== TASK GOAL ==
This task calls for the lines below starting at the one containing "camera: 15 degrees left, 10 degrees down" and ending at the one containing "(49, 381) = (186, 215): white", repeated exactly with both ends kept and pictures left out.

== RECORDS PROVIDED ==

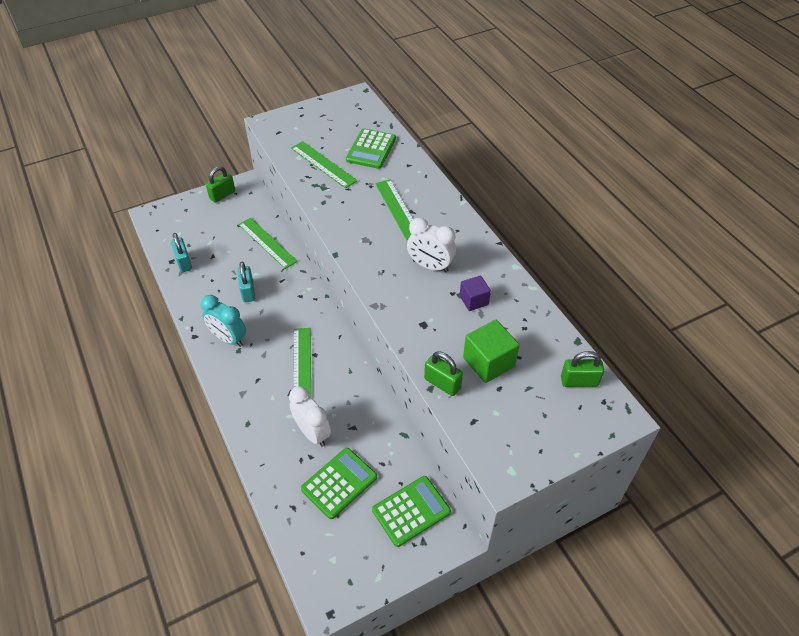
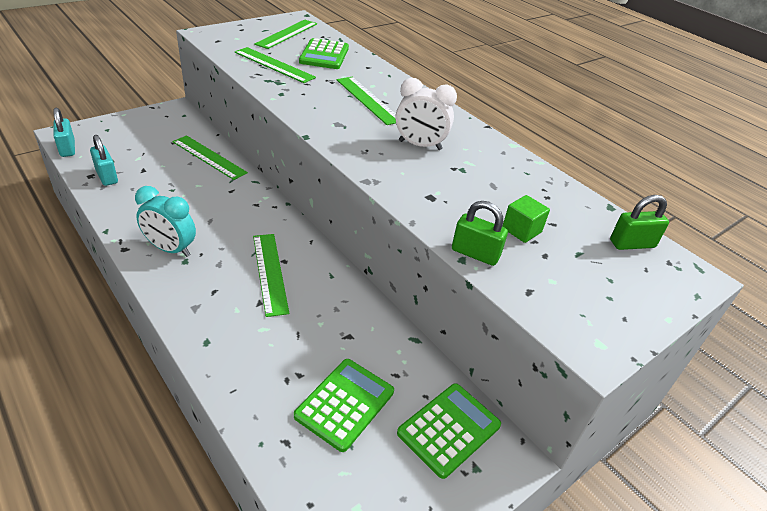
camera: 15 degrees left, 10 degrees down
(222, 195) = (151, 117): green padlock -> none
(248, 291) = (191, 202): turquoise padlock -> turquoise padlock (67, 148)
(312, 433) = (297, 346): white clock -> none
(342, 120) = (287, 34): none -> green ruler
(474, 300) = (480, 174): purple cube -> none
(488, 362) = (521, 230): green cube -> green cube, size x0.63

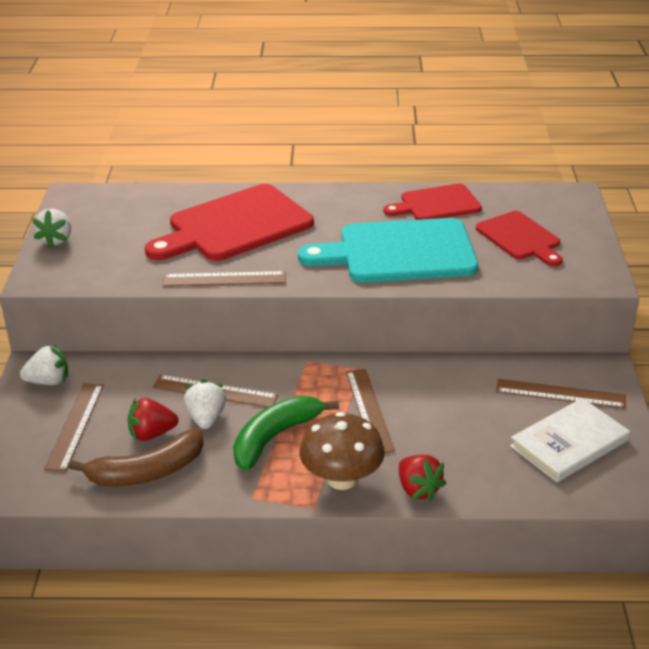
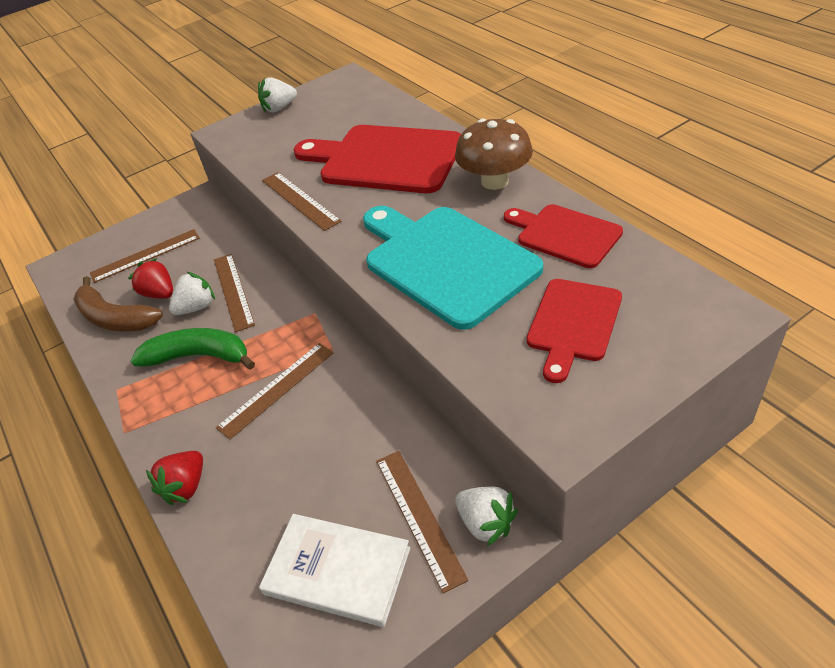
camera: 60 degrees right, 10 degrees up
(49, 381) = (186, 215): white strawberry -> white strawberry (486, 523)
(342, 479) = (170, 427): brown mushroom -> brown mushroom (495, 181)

---

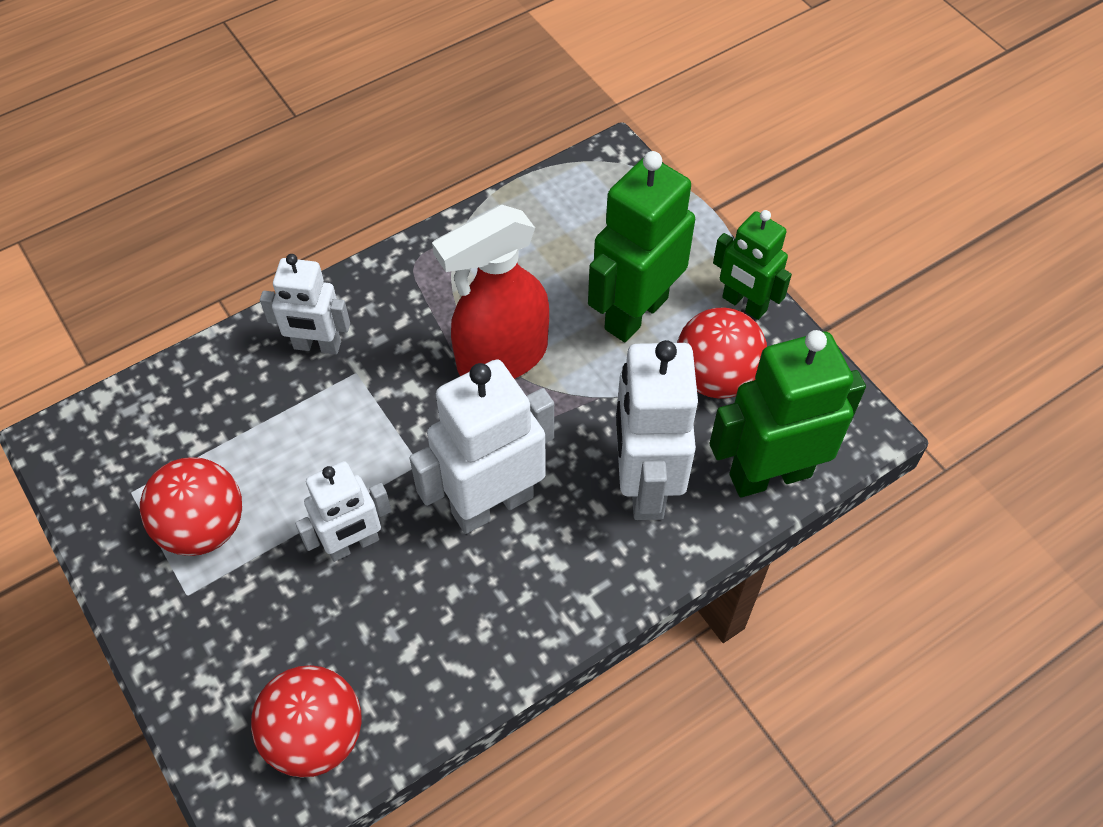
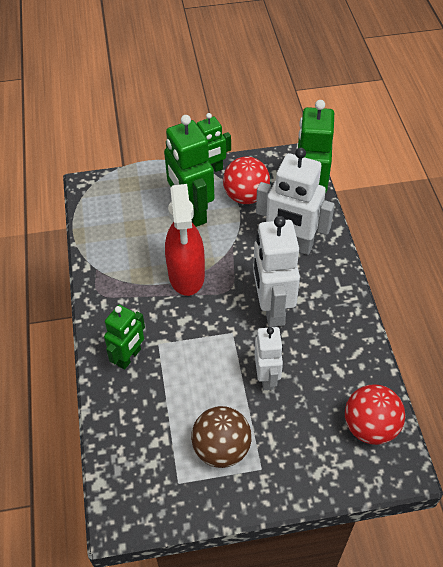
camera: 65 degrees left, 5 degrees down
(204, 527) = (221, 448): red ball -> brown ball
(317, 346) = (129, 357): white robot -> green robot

== ANSWER BELOW ==
camera: 15 degrees left, 10 degrees down
(222, 195) = (151, 117): green padlock -> none
(248, 291) = (191, 202): turquoise padlock -> turquoise padlock (67, 148)
(312, 433) = (297, 346): white clock -> none
(342, 120) = (287, 34): none -> green ruler
(474, 300) = (480, 174): purple cube -> none
(488, 362) = (521, 230): green cube -> green cube, size x0.63

camera: 60 degrees right, 10 degrees up
(49, 381) = (186, 215): white strawberry -> white strawberry (486, 523)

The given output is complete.